• [ABOUT THIS TASK]
What you give back must match the data exactly, minus the pictures.
______
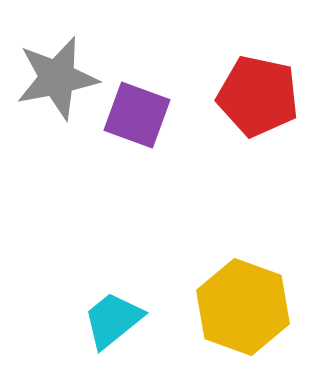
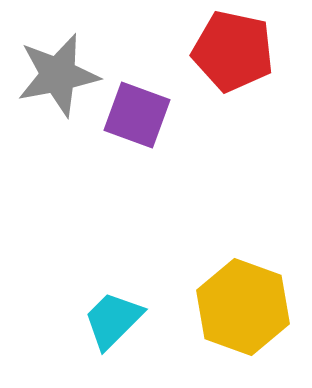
gray star: moved 1 px right, 3 px up
red pentagon: moved 25 px left, 45 px up
cyan trapezoid: rotated 6 degrees counterclockwise
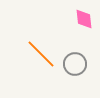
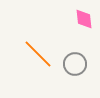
orange line: moved 3 px left
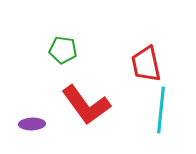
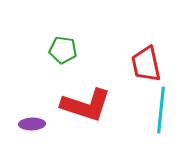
red L-shape: rotated 36 degrees counterclockwise
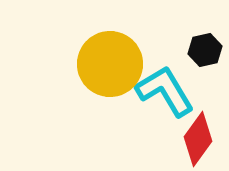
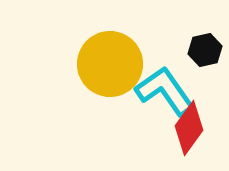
cyan L-shape: rotated 4 degrees counterclockwise
red diamond: moved 9 px left, 11 px up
______
• [RESPONSE BOX]
gray star: moved 1 px right, 3 px up
red pentagon: moved 25 px left, 45 px up
cyan trapezoid: rotated 6 degrees counterclockwise
orange line: moved 3 px left
red L-shape: rotated 36 degrees counterclockwise
cyan L-shape: rotated 4 degrees counterclockwise
red diamond: moved 9 px left, 11 px up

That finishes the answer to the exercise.